(Records from a data collection)
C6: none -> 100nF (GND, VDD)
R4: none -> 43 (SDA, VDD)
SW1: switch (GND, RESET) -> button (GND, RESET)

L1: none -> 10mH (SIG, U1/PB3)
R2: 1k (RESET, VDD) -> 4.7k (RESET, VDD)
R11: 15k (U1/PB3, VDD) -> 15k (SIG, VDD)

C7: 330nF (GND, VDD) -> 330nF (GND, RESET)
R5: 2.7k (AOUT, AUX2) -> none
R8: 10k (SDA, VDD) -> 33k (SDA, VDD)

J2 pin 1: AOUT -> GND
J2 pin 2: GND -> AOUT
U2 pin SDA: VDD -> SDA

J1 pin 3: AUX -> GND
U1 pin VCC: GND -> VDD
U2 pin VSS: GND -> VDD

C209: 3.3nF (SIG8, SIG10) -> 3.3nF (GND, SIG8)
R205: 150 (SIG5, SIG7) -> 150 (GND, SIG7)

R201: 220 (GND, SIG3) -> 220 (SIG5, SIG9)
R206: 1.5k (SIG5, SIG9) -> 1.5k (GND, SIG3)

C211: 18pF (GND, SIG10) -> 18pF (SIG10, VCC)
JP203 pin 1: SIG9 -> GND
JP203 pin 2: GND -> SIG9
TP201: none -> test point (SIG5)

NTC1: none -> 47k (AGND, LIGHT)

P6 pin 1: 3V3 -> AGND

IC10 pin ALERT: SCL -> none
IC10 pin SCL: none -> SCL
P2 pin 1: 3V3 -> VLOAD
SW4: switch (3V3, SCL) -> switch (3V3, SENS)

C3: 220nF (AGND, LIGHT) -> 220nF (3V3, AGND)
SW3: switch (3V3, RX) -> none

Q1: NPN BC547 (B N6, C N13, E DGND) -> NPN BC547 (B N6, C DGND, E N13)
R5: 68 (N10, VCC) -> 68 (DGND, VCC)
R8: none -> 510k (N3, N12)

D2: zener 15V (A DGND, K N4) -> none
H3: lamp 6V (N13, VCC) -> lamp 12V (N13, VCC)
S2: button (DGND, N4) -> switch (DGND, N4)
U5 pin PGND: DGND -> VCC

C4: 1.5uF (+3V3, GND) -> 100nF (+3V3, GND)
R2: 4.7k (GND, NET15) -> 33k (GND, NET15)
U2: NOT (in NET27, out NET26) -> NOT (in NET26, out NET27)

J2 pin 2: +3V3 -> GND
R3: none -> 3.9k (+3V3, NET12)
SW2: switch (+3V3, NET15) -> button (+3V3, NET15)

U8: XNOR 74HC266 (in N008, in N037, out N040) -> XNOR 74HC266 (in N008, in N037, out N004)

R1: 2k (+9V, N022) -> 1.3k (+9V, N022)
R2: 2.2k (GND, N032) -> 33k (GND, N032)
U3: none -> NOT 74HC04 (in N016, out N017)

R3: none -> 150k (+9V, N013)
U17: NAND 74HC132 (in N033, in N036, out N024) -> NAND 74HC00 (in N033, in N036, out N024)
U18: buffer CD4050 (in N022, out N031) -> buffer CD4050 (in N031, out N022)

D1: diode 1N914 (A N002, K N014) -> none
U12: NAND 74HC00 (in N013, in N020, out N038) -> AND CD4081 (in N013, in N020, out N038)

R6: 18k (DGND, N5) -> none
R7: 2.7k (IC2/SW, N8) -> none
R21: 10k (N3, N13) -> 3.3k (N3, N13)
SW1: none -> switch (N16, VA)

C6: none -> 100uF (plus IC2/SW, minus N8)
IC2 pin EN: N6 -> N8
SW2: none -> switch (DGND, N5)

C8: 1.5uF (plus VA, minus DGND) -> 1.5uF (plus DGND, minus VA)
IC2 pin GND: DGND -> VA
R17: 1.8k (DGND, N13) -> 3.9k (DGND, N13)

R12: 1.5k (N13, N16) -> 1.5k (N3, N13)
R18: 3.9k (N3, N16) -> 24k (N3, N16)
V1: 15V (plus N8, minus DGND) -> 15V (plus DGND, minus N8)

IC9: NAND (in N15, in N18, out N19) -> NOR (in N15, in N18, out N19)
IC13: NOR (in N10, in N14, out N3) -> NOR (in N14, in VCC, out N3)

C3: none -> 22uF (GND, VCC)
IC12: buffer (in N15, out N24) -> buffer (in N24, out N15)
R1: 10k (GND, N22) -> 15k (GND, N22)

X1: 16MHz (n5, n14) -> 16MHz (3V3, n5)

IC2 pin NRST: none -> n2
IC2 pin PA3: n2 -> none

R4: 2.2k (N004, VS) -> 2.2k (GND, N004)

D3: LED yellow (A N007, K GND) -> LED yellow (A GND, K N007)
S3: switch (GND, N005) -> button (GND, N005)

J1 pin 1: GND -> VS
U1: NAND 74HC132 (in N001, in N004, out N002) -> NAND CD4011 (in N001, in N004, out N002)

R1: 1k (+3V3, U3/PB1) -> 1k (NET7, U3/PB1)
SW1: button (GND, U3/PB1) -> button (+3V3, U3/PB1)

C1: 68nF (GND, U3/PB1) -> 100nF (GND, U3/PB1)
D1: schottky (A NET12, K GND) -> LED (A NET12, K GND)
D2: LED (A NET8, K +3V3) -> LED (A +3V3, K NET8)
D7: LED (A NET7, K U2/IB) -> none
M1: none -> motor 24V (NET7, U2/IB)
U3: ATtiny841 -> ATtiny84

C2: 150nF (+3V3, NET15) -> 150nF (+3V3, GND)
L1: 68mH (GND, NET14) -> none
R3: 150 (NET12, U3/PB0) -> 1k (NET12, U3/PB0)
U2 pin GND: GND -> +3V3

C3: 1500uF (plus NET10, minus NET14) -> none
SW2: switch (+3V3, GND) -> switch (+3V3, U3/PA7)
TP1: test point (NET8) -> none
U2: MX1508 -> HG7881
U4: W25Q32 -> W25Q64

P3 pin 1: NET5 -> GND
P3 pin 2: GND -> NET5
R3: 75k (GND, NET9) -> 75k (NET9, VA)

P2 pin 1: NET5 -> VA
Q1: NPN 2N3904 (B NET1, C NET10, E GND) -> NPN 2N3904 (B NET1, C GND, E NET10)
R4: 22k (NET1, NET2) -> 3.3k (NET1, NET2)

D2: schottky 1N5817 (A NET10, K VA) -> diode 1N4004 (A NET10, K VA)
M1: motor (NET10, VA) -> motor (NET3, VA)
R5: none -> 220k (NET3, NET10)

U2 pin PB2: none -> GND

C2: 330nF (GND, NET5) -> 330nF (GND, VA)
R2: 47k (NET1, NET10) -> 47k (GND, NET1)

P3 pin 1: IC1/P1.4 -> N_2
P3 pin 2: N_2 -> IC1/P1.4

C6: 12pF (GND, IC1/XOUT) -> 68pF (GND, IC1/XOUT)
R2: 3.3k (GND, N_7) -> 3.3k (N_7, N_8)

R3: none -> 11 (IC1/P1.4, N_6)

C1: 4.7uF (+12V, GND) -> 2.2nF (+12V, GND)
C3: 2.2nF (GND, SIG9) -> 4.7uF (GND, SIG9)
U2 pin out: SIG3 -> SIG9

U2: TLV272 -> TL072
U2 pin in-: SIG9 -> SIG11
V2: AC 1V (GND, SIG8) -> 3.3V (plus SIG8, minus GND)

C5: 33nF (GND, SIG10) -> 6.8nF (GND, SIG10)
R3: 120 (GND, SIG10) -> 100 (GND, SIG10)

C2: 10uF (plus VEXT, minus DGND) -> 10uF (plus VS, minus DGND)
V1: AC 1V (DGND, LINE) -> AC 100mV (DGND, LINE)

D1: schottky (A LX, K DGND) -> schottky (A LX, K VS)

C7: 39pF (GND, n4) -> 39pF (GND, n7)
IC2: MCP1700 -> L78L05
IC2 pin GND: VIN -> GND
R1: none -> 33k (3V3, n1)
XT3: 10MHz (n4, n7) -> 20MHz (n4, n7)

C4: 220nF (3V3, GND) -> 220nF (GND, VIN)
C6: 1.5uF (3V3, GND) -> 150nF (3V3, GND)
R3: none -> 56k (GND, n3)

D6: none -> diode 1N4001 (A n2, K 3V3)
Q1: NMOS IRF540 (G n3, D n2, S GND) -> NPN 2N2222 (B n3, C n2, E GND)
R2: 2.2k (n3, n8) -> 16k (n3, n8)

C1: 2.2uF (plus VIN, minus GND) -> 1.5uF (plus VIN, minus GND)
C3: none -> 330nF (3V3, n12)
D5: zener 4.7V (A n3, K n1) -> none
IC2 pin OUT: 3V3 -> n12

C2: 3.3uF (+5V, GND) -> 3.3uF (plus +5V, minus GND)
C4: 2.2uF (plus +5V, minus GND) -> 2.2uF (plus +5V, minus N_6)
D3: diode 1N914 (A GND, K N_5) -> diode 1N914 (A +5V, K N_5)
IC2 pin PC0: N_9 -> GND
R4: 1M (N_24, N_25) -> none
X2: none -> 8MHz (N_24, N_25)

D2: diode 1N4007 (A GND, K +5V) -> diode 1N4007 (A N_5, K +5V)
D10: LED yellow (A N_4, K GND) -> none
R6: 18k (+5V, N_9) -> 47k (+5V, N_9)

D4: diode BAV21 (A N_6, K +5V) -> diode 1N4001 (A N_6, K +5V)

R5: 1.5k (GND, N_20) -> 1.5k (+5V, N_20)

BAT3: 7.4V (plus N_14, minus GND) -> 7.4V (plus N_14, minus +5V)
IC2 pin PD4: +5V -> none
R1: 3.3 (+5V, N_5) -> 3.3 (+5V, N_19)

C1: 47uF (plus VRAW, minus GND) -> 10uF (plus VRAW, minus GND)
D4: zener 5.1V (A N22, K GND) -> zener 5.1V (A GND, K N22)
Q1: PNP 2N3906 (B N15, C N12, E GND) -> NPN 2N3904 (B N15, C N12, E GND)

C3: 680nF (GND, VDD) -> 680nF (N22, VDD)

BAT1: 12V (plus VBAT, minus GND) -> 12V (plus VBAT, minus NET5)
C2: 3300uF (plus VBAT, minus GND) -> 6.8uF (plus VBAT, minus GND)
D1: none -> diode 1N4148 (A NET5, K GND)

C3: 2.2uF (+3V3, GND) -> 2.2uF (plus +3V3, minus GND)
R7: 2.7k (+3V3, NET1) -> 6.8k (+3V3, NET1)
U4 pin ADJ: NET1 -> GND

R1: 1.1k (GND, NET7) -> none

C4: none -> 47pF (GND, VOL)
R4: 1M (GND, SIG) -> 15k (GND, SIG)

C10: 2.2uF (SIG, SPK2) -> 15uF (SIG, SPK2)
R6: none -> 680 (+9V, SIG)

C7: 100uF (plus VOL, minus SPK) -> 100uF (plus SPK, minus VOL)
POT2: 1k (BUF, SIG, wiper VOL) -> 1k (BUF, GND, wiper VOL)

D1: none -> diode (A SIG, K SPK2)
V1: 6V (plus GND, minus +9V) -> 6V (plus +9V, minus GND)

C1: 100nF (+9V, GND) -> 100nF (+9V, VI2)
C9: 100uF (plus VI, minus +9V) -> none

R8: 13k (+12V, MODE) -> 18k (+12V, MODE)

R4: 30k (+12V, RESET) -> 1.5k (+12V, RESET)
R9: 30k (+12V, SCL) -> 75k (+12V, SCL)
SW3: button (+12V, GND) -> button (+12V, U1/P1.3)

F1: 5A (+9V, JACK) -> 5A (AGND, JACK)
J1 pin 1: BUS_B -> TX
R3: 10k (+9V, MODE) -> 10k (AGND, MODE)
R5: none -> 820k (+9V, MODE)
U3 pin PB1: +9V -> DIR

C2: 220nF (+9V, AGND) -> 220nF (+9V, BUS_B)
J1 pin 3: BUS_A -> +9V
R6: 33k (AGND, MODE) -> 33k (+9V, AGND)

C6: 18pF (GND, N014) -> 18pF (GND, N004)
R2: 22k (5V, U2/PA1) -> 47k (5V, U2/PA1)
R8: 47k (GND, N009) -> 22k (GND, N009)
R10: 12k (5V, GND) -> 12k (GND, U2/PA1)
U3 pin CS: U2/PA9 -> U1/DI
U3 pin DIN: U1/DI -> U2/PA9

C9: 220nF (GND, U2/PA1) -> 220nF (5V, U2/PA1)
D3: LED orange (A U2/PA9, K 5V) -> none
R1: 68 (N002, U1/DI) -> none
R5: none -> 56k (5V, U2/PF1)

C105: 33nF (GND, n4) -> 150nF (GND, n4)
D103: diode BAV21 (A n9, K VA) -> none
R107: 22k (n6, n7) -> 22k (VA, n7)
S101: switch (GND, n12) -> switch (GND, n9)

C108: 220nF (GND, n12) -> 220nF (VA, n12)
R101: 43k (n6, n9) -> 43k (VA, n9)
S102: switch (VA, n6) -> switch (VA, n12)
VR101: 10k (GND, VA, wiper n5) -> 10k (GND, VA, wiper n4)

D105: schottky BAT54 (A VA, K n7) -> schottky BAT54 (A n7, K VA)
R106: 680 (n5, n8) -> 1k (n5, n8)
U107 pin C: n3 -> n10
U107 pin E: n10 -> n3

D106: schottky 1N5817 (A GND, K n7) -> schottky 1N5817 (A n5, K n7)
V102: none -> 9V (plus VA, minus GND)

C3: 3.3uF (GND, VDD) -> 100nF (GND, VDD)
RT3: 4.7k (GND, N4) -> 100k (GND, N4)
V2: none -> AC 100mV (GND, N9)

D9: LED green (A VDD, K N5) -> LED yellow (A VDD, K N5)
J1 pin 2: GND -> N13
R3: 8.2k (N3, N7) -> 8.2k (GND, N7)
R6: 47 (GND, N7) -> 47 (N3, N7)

• Activity:
Above are records; repeat only the lines starting at the line with "IC2 pin OUT: 3V3 -> n12" and ending at the line with "R4: 1M (GND, SIG) -> 15k (GND, SIG)", exactly as they appear, both included.

• Result of the task:
IC2 pin OUT: 3V3 -> n12

C2: 3.3uF (+5V, GND) -> 3.3uF (plus +5V, minus GND)
C4: 2.2uF (plus +5V, minus GND) -> 2.2uF (plus +5V, minus N_6)
D3: diode 1N914 (A GND, K N_5) -> diode 1N914 (A +5V, K N_5)
IC2 pin PC0: N_9 -> GND
R4: 1M (N_24, N_25) -> none
X2: none -> 8MHz (N_24, N_25)

D2: diode 1N4007 (A GND, K +5V) -> diode 1N4007 (A N_5, K +5V)
D10: LED yellow (A N_4, K GND) -> none
R6: 18k (+5V, N_9) -> 47k (+5V, N_9)

D4: diode BAV21 (A N_6, K +5V) -> diode 1N4001 (A N_6, K +5V)

R5: 1.5k (GND, N_20) -> 1.5k (+5V, N_20)

BAT3: 7.4V (plus N_14, minus GND) -> 7.4V (plus N_14, minus +5V)
IC2 pin PD4: +5V -> none
R1: 3.3 (+5V, N_5) -> 3.3 (+5V, N_19)

C1: 47uF (plus VRAW, minus GND) -> 10uF (plus VRAW, minus GND)
D4: zener 5.1V (A N22, K GND) -> zener 5.1V (A GND, K N22)
Q1: PNP 2N3906 (B N15, C N12, E GND) -> NPN 2N3904 (B N15, C N12, E GND)

C3: 680nF (GND, VDD) -> 680nF (N22, VDD)

BAT1: 12V (plus VBAT, minus GND) -> 12V (plus VBAT, minus NET5)
C2: 3300uF (plus VBAT, minus GND) -> 6.8uF (plus VBAT, minus GND)
D1: none -> diode 1N4148 (A NET5, K GND)

C3: 2.2uF (+3V3, GND) -> 2.2uF (plus +3V3, minus GND)
R7: 2.7k (+3V3, NET1) -> 6.8k (+3V3, NET1)
U4 pin ADJ: NET1 -> GND

R1: 1.1k (GND, NET7) -> none

C4: none -> 47pF (GND, VOL)
R4: 1M (GND, SIG) -> 15k (GND, SIG)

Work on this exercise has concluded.